* Activity: If a line in the data holds "strawberry", copy that line out in full.

* Given data:
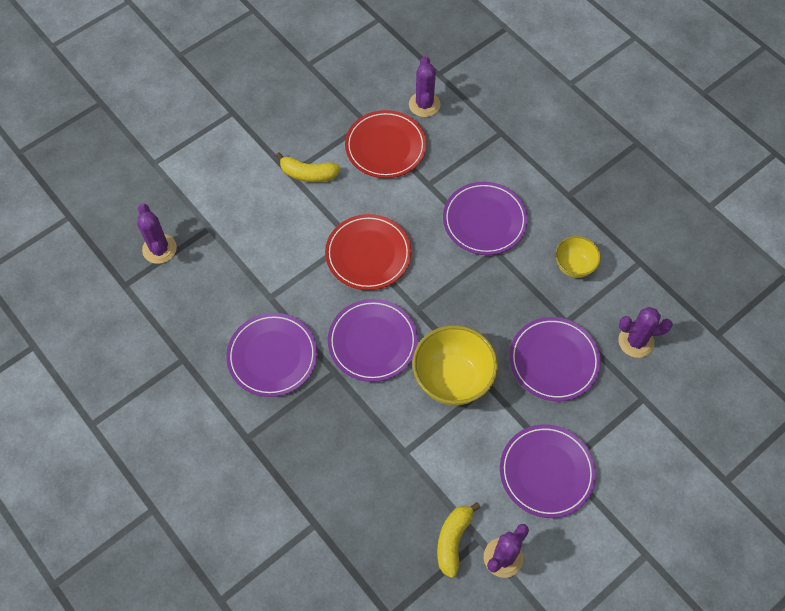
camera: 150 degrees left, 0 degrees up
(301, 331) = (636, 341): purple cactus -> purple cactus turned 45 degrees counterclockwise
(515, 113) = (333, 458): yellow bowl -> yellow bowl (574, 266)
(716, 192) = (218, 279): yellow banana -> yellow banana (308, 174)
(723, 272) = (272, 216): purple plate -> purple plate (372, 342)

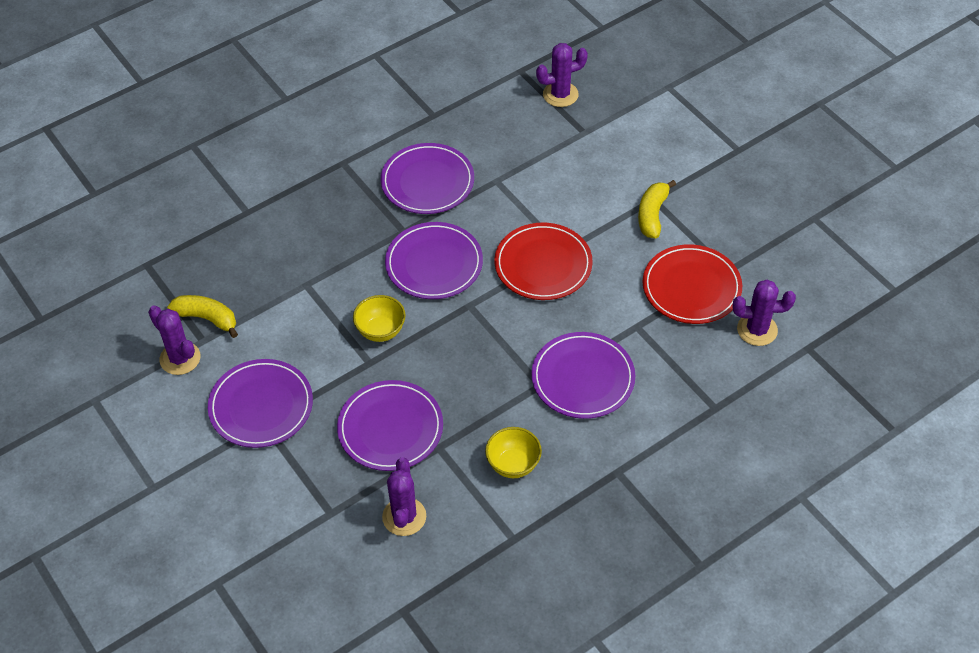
camera: 95 degrees right, 10 degrees down
(452, 379) = (381, 331): yellow bowl -> yellow bowl, size x0.57

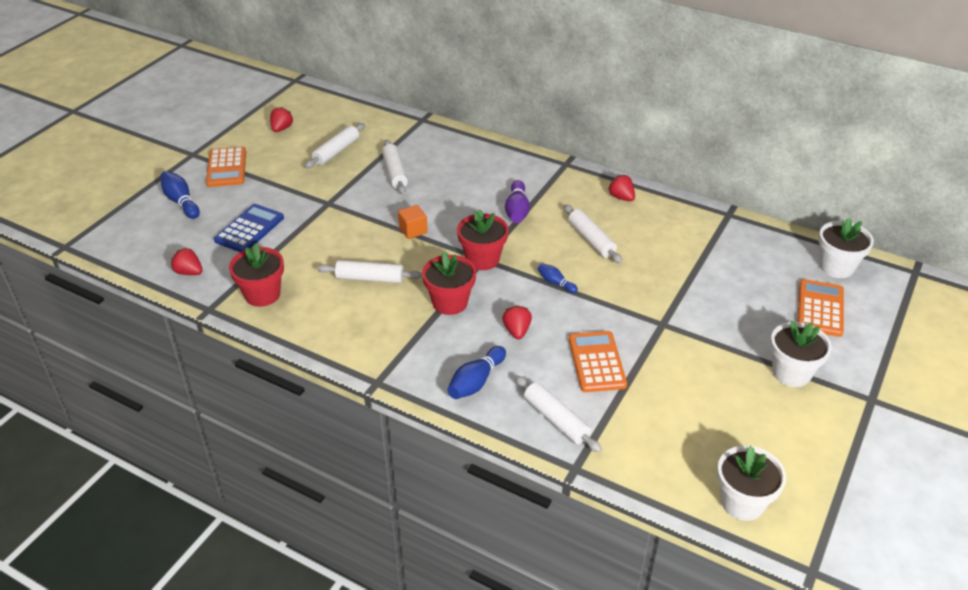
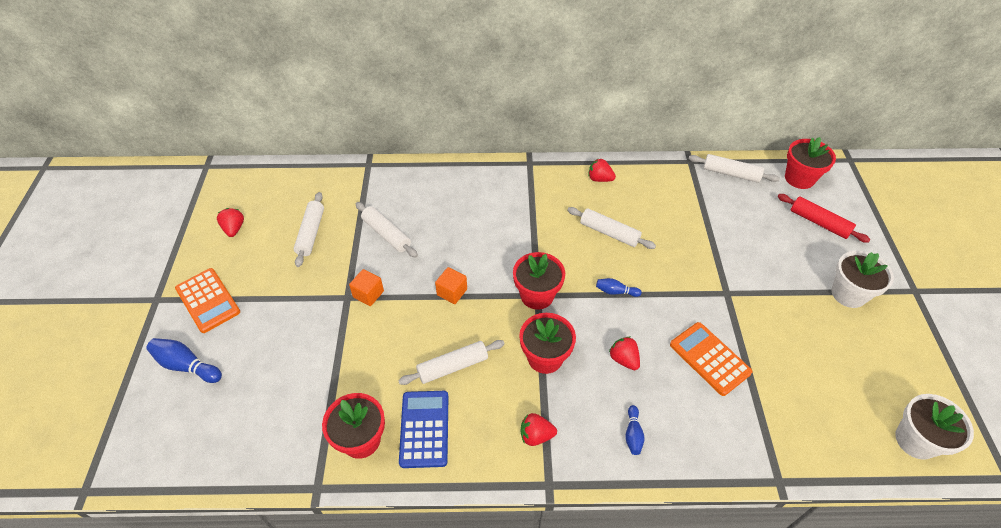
camera: 30 degrees left, 10 degrees up
(189, 272) = (261, 452): red strawberry -> red strawberry (536, 435)
(249, 229) = (288, 365): blue calculator -> blue calculator (424, 429)
(346, 207) = (368, 294): none -> orange cube
(476, 382) = (633, 434): blue bowling pin -> blue bowling pin, size x0.61
(517, 210) = (526, 229): purple bowling pin -> none
(556, 419) = (726, 438): white rolling pin -> white rolling pin (731, 173)
(820, 308) = (819, 223): orange calculator -> red rolling pin
(836, 267) = (799, 178): white flower pot -> red flower pot

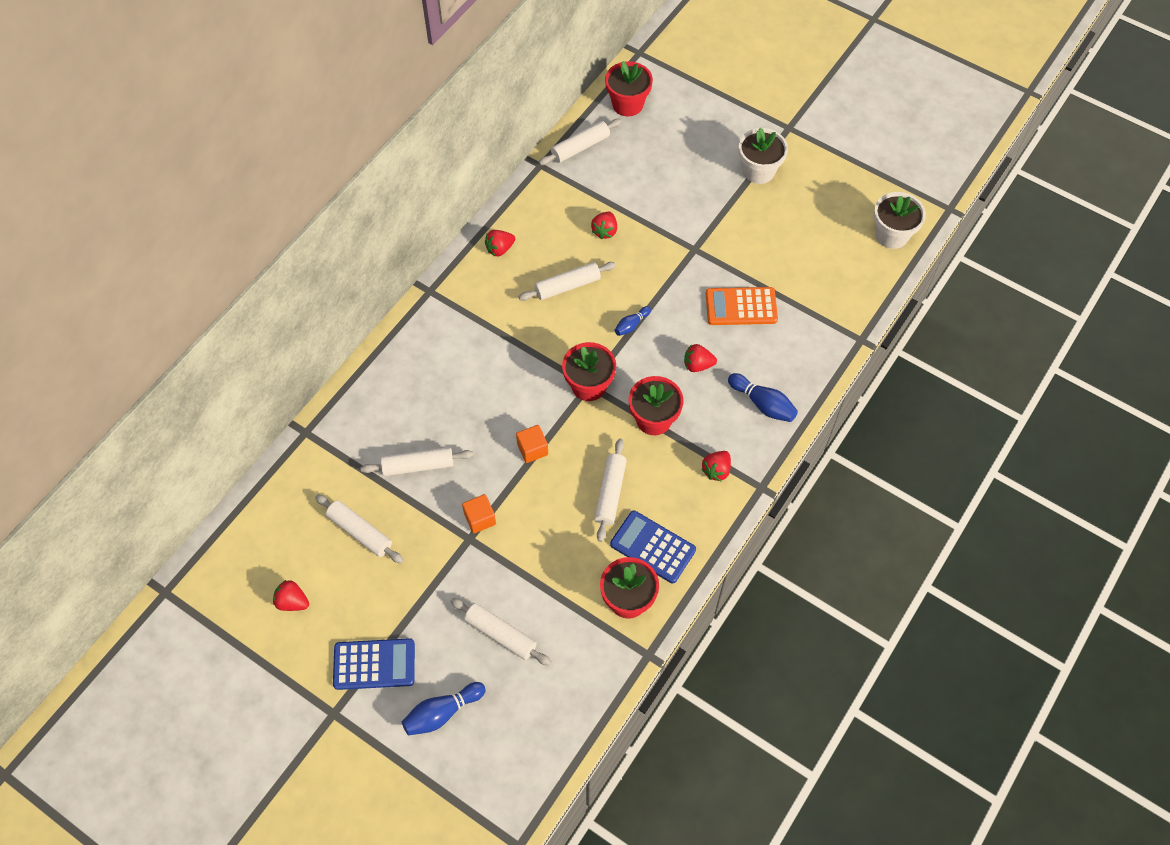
camera: 55 degrees left, 10 degrees up
(208, 300) = (374, 664): orange calculator -> blue calculator
(276, 365) = (500, 634): none -> white rolling pin
(633, 434) = (763, 404): blue bowling pin -> blue bowling pin, size x1.64
(679, 227) = (605, 231): none -> red strawberry
(819, 223) = (681, 131): red rolling pin -> none

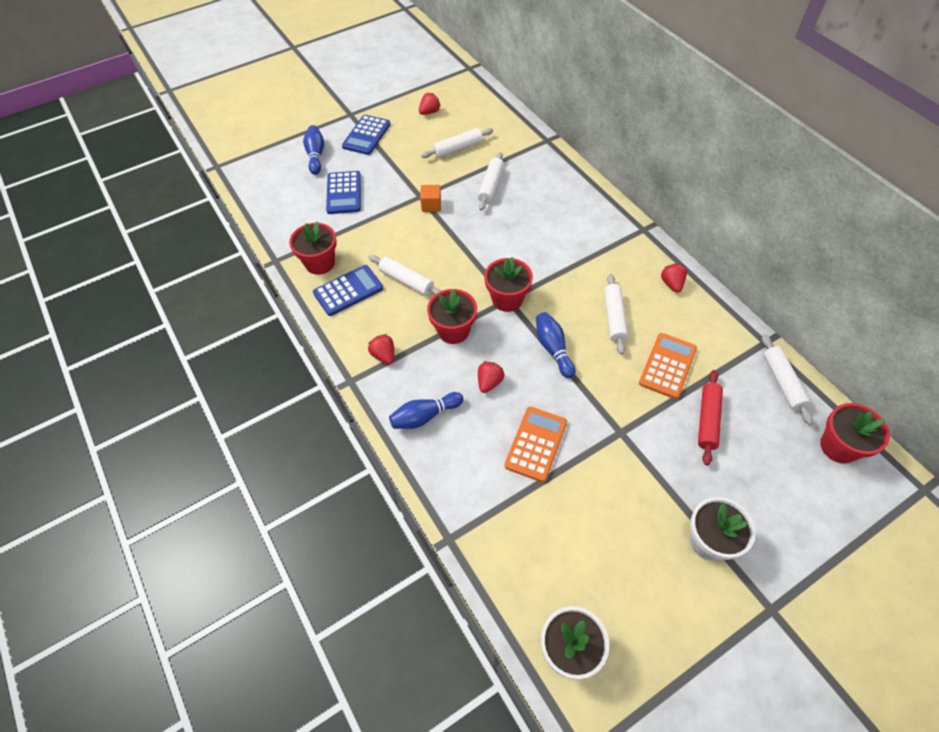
camera: 115 degrees right, 5 degrees down
(500, 634) = (344, 193): white rolling pin -> blue calculator
(532, 449) = (469, 248): orange cube -> none
(605, 231) = (667, 366): red strawberry -> orange calculator
(631, 325) = (553, 349): blue bowling pin -> blue bowling pin, size x1.64
(648, 191) = (707, 420): none -> red rolling pin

* Output of the exercise:
(189, 272) = (261, 452): red strawberry -> red strawberry (536, 435)
(679, 227) = (605, 231): none -> red strawberry
(605, 231) = (667, 366): red strawberry -> orange calculator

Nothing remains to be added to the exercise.